What is needed: Copy every line of the listing below word for word, leaving out the pictures.

——————

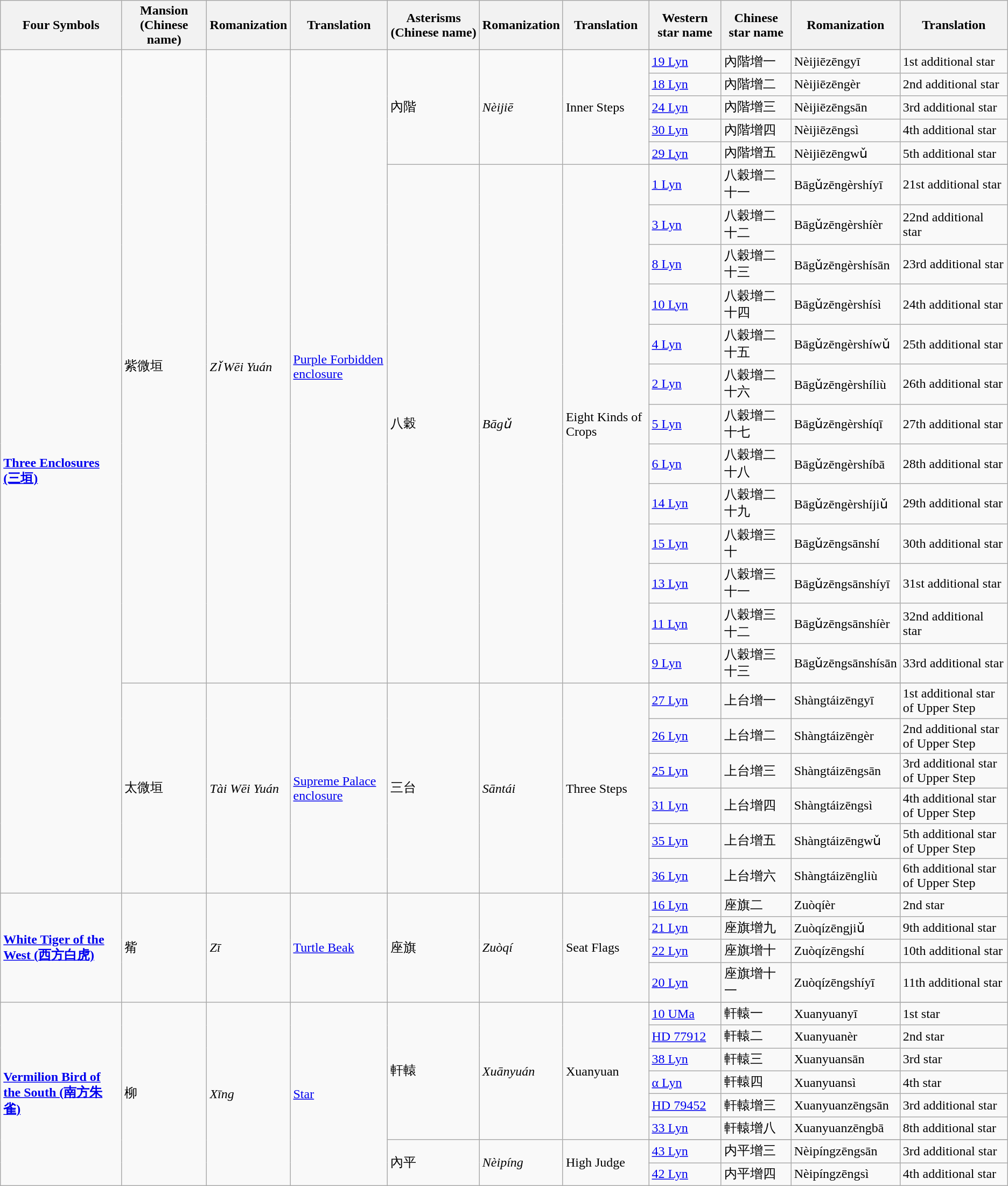
4th additional star of Upper Step (954, 806)
White Tiger of the West (西方白虎) (61, 948)
軒轅四 (756, 1082)
柳 (164, 1094)
八穀增二十一 (756, 185)
八穀增三十 (756, 543)
太微垣 (164, 788)
30th additional star (954, 543)
Nèijiēzēngèr (845, 84)
Zuòqí (521, 948)
3 Lyn (685, 225)
上台增三 (756, 771)
Seat Flags (606, 948)
α Lyn (685, 1082)
Supreme Palace enclosure (339, 788)
軒轅三 (756, 1060)
Bāgǔzēngèrshíliù (845, 384)
9th additional star (954, 927)
20 Lyn (685, 982)
八穀增二十二 (756, 225)
八穀增二十六 (756, 384)
軒轅一 (756, 1013)
28th additional star (954, 464)
HD 77912 (685, 1036)
Zuòqízēngjiǔ (845, 927)
Shàngtáizēngsì (845, 806)
Shàngtáizēngliù (845, 876)
上台增一 (756, 700)
Tài Wēi Yuán (249, 788)
22 Lyn (685, 951)
6 Lyn (685, 464)
18 Lyn (685, 84)
2nd additional star of Upper Step (954, 736)
43 Lyn (685, 1151)
4th star (954, 1082)
10 Lyn (685, 304)
Xuānyuán (521, 1070)
軒轅 (433, 1070)
36 Lyn (685, 876)
Zuòqízēngshí (845, 951)
Bāgǔzēngèrshíwǔ (845, 344)
33 Lyn (685, 1128)
3rd star (954, 1060)
内平增三 (756, 1151)
Bāgǔ (521, 424)
上台增五 (756, 841)
Zuòqíèr (845, 905)
Nèijiēzēngsān (845, 108)
觜 (164, 948)
Mansion (Chinese name) (164, 25)
5 Lyn (685, 424)
32nd additional star (954, 623)
Eight Kinds of Crops (606, 424)
內階增一 (756, 61)
21 Lyn (685, 927)
軒轅增八 (756, 1128)
25th additional star (954, 344)
3rd additional star of Upper Step (954, 771)
Bāgǔzēngsānshíèr (845, 623)
Bāgǔzēngèrshíqī (845, 424)
Xuanyuan (606, 1070)
Asterisms (Chinese name) (433, 25)
上台增四 (756, 806)
HD 79452 (685, 1105)
2nd additional star (954, 84)
2 Lyn (685, 384)
内平增四 (756, 1174)
Star (339, 1094)
Xuanyuanyī (845, 1013)
23rd additional star (954, 264)
42 Lyn (685, 1174)
24 Lyn (685, 108)
Bāgǔzēngèrshíjiǔ (845, 503)
軒轅增三 (756, 1105)
Nèijiē (521, 108)
Chinese star name (756, 25)
內階 (433, 108)
Xuanyuanzēngbā (845, 1128)
Zuòqízēngshíyī (845, 982)
Three Enclosures (三垣) (61, 472)
Nèijiēzēngsì (845, 130)
八穀增二十九 (756, 503)
軒轅二 (756, 1036)
Sāntái (521, 788)
Nèipíngzēngsì (845, 1174)
1st additional star of Upper Step (954, 700)
內階增五 (756, 153)
Nèipíng (521, 1162)
29 Lyn (685, 153)
26 Lyn (685, 736)
Xuanyuanèr (845, 1036)
Xuanyuanzēngsān (845, 1105)
11 Lyn (685, 623)
27 Lyn (685, 700)
Bāgǔzēngèrshísì (845, 304)
Bāgǔzēngèrshísān (845, 264)
上台增六 (756, 876)
Four Symbols (61, 25)
紫微垣 (164, 367)
八穀增二十八 (756, 464)
6th additional star of Upper Step (954, 876)
8 Lyn (685, 264)
33rd additional star (954, 663)
Inner Steps (606, 108)
Bāgǔzēngèrshíyī (845, 185)
Bāgǔzēngsānshí (845, 543)
5th additional star (954, 153)
座旗 (433, 948)
Turtle Beak (339, 948)
1st star (954, 1013)
Bāgǔzēngèrshíbā (845, 464)
Bāgǔzēngsānshísān (845, 663)
Shàngtáizēngwǔ (845, 841)
Shàngtáizēngsān (845, 771)
19 Lyn (685, 61)
內階增二 (756, 84)
13 Lyn (685, 583)
座旗二 (756, 905)
4 Lyn (685, 344)
座旗增十一 (756, 982)
Xuanyuansì (845, 1082)
9 Lyn (685, 663)
8th additional star (954, 1128)
八穀增二十五 (756, 344)
八穀增二十三 (756, 264)
31 Lyn (685, 806)
座旗增九 (756, 927)
三台 (433, 788)
八穀增三十二 (756, 623)
15 Lyn (685, 543)
30 Lyn (685, 130)
Nèijiēzēngwǔ (845, 153)
Purple Forbidden enclosure (339, 367)
Nèipíngzēngsān (845, 1151)
上台增二 (756, 736)
22nd additional star (954, 225)
Zǐ Wēi Yuán (249, 367)
Zī (249, 948)
Western star name (685, 25)
1 Lyn (685, 185)
31st additional star (954, 583)
Shàngtáizēngèr (845, 736)
Vermilion Bird of the South (南方朱雀) (61, 1094)
5th additional star of Upper Step (954, 841)
High Judge (606, 1162)
10th additional star (954, 951)
八穀增二十七 (756, 424)
1st additional star (954, 61)
26th additional star (954, 384)
38 Lyn (685, 1060)
21st additional star (954, 185)
35 Lyn (685, 841)
25 Lyn (685, 771)
27th additional star (954, 424)
內平 (433, 1162)
八穀 (433, 424)
座旗增十 (756, 951)
Shàngtáizēngyī (845, 700)
14 Lyn (685, 503)
八穀增三十三 (756, 663)
Bāgǔzēngèrshíèr (845, 225)
16 Lyn (685, 905)
八穀增三十一 (756, 583)
Xuanyuansān (845, 1060)
11th additional star (954, 982)
10 UMa (685, 1013)
29th additional star (954, 503)
內階增四 (756, 130)
Three Steps (606, 788)
八穀增二十四 (756, 304)
Xīng (249, 1094)
Bāgǔzēngsānshíyī (845, 583)
Nèijiēzēngyī (845, 61)
24th additional star (954, 304)
內階增三 (756, 108)
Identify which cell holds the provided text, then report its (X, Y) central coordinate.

——————

Solution to the problem:
4th additional star of Upper Step (954, 806)
White Tiger of the West (西方白虎) (61, 948)
軒轅四 (756, 1082)
柳 (164, 1094)
八穀增二十一 (756, 185)
八穀增三十 (756, 543)
太微垣 (164, 788)
30th additional star (954, 543)
Nèijiēzēngèr (845, 84)
Zuòqí (521, 948)
3 Lyn (685, 225)
上台增三 (756, 771)
Seat Flags (606, 948)
α Lyn (685, 1082)
Supreme Palace enclosure (339, 788)
軒轅三 (756, 1060)
Bāgǔzēngèrshíliù (845, 384)
9th additional star (954, 927)
20 Lyn (685, 982)
八穀增二十二 (756, 225)
八穀增二十六 (756, 384)
軒轅一 (756, 1013)
28th additional star (954, 464)
HD 77912 (685, 1036)
Zuòqízēngjiǔ (845, 927)
Shàngtáizēngsì (845, 806)
Shàngtáizēngliù (845, 876)
上台增一 (756, 700)
Tài Wēi Yuán (249, 788)
22 Lyn (685, 951)
6 Lyn (685, 464)
18 Lyn (685, 84)
2nd additional star of Upper Step (954, 736)
43 Lyn (685, 1151)
4th star (954, 1082)
10 Lyn (685, 304)
Xuānyuán (521, 1070)
軒轅 (433, 1070)
36 Lyn (685, 876)
Zuòqízēngshí (845, 951)
Bāgǔzēngèrshíwǔ (845, 344)
33 Lyn (685, 1128)
3rd star (954, 1060)
内平增三 (756, 1151)
Bāgǔ (521, 424)
上台增五 (756, 841)
Zuòqíèr (845, 905)
Nèijiēzēngsān (845, 108)
觜 (164, 948)
Mansion (Chinese name) (164, 25)
5 Lyn (685, 424)
32nd additional star (954, 623)
Eight Kinds of Crops (606, 424)
內階增一 (756, 61)
21 Lyn (685, 927)
軒轅增八 (756, 1128)
25th additional star (954, 344)
3rd additional star of Upper Step (954, 771)
Bāgǔzēngsānshíèr (845, 623)
Bāgǔzēngèrshíqī (845, 424)
Xuanyuan (606, 1070)
Asterisms (Chinese name) (433, 25)
上台增四 (756, 806)
HD 79452 (685, 1105)
2nd additional star (954, 84)
2 Lyn (685, 384)
内平增四 (756, 1174)
Star (339, 1094)
Xuanyuanyī (845, 1013)
23rd additional star (954, 264)
42 Lyn (685, 1174)
24 Lyn (685, 108)
Bāgǔzēngèrshíjiǔ (845, 503)
軒轅增三 (756, 1105)
Nèijiē (521, 108)
Chinese star name (756, 25)
內階 (433, 108)
Xuanyuanzēngbā (845, 1128)
Zuòqízēngshíyī (845, 982)
Three Enclosures (三垣) (61, 472)
Nèijiēzēngsì (845, 130)
八穀增二十九 (756, 503)
軒轅二 (756, 1036)
Sāntái (521, 788)
Nèipíngzēngsì (845, 1174)
1st additional star of Upper Step (954, 700)
內階增五 (756, 153)
Nèipíng (521, 1162)
29 Lyn (685, 153)
26 Lyn (685, 736)
Xuanyuanèr (845, 1036)
Xuanyuanzēngsān (845, 1105)
11 Lyn (685, 623)
27 Lyn (685, 700)
Bāgǔzēngèrshísì (845, 304)
Bāgǔzēngèrshísān (845, 264)
上台增六 (756, 876)
Four Symbols (61, 25)
紫微垣 (164, 367)
八穀增二十八 (756, 464)
6th additional star of Upper Step (954, 876)
8 Lyn (685, 264)
33rd additional star (954, 663)
Inner Steps (606, 108)
Bāgǔzēngèrshíyī (845, 185)
Bāgǔzēngsānshí (845, 543)
5th additional star (954, 153)
座旗 (433, 948)
Turtle Beak (339, 948)
1st star (954, 1013)
Bāgǔzēngèrshíbā (845, 464)
Bāgǔzēngsānshísān (845, 663)
Shàngtáizēngwǔ (845, 841)
Shàngtáizēngsān (845, 771)
19 Lyn (685, 61)
內階增二 (756, 84)
13 Lyn (685, 583)
座旗二 (756, 905)
4 Lyn (685, 344)
座旗增十一 (756, 982)
Xuanyuansì (845, 1082)
9 Lyn (685, 663)
8th additional star (954, 1128)
八穀增二十五 (756, 344)
八穀增二十三 (756, 264)
31 Lyn (685, 806)
座旗增九 (756, 927)
三台 (433, 788)
八穀增三十二 (756, 623)
15 Lyn (685, 543)
30 Lyn (685, 130)
Nèijiēzēngwǔ (845, 153)
Purple Forbidden enclosure (339, 367)
Nèipíngzēngsān (845, 1151)
上台增二 (756, 736)
22nd additional star (954, 225)
Zǐ Wēi Yuán (249, 367)
Zī (249, 948)
Western star name (685, 25)
1 Lyn (685, 185)
31st additional star (954, 583)
Shàngtáizēngèr (845, 736)
Vermilion Bird of the South (南方朱雀) (61, 1094)
5th additional star of Upper Step (954, 841)
High Judge (606, 1162)
10th additional star (954, 951)
八穀增二十七 (756, 424)
1st additional star (954, 61)
26th additional star (954, 384)
38 Lyn (685, 1060)
21st additional star (954, 185)
35 Lyn (685, 841)
25 Lyn (685, 771)
27th additional star (954, 424)
內平 (433, 1162)
八穀 (433, 424)
座旗增十 (756, 951)
Shàngtáizēngyī (845, 700)
14 Lyn (685, 503)
八穀增三十三 (756, 663)
Bāgǔzēngèrshíèr (845, 225)
16 Lyn (685, 905)
八穀增三十一 (756, 583)
Xuanyuansān (845, 1060)
11th additional star (954, 982)
10 UMa (685, 1013)
29th additional star (954, 503)
內階增四 (756, 130)
Three Steps (606, 788)
八穀增二十四 (756, 304)
Xīng (249, 1094)
Bāgǔzēngsānshíyī (845, 583)
Nèijiēzēngyī (845, 61)
24th additional star (954, 304)
內階增三 (756, 108)
Identify which cell holds the provided text, then report its (X, Y) central coordinate.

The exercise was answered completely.